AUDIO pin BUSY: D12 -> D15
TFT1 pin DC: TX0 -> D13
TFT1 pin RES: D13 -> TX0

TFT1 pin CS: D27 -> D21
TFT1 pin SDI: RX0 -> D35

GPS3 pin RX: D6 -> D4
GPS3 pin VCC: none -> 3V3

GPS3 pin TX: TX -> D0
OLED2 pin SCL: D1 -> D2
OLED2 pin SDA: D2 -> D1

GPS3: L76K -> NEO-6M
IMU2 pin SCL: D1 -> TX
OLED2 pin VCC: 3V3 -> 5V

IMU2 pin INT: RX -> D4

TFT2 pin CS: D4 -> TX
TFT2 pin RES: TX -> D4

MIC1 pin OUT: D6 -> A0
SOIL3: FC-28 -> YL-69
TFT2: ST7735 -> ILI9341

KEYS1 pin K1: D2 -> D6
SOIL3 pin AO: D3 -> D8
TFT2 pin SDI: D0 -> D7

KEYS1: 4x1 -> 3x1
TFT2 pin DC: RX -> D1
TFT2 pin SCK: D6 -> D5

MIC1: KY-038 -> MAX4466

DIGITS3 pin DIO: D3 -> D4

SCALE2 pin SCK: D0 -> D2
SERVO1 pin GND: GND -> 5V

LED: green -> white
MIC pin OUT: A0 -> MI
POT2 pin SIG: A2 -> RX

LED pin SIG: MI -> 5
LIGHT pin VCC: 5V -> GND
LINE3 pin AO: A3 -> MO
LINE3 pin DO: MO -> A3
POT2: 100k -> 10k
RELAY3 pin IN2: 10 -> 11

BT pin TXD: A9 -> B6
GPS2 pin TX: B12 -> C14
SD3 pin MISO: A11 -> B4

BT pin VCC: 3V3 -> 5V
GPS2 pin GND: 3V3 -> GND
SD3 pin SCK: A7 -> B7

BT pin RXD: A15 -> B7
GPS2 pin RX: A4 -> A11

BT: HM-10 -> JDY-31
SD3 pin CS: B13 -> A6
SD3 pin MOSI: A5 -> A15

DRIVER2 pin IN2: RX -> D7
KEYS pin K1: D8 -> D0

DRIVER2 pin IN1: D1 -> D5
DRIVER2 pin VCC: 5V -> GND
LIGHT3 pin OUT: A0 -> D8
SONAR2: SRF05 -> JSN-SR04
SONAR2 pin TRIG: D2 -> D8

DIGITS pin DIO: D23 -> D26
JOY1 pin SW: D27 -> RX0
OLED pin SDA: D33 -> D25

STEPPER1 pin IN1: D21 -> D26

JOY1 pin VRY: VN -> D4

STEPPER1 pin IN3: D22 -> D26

━━━━━━━━

What needs to be done:
Exactly repeat the lines above, from the opening line through the one with "DIGITS3 pin DIO: D3 -> D4", and include nothing else.

Result for this exercise:
AUDIO pin BUSY: D12 -> D15
TFT1 pin DC: TX0 -> D13
TFT1 pin RES: D13 -> TX0

TFT1 pin CS: D27 -> D21
TFT1 pin SDI: RX0 -> D35

GPS3 pin RX: D6 -> D4
GPS3 pin VCC: none -> 3V3

GPS3 pin TX: TX -> D0
OLED2 pin SCL: D1 -> D2
OLED2 pin SDA: D2 -> D1

GPS3: L76K -> NEO-6M
IMU2 pin SCL: D1 -> TX
OLED2 pin VCC: 3V3 -> 5V

IMU2 pin INT: RX -> D4

TFT2 pin CS: D4 -> TX
TFT2 pin RES: TX -> D4

MIC1 pin OUT: D6 -> A0
SOIL3: FC-28 -> YL-69
TFT2: ST7735 -> ILI9341

KEYS1 pin K1: D2 -> D6
SOIL3 pin AO: D3 -> D8
TFT2 pin SDI: D0 -> D7

KEYS1: 4x1 -> 3x1
TFT2 pin DC: RX -> D1
TFT2 pin SCK: D6 -> D5

MIC1: KY-038 -> MAX4466

DIGITS3 pin DIO: D3 -> D4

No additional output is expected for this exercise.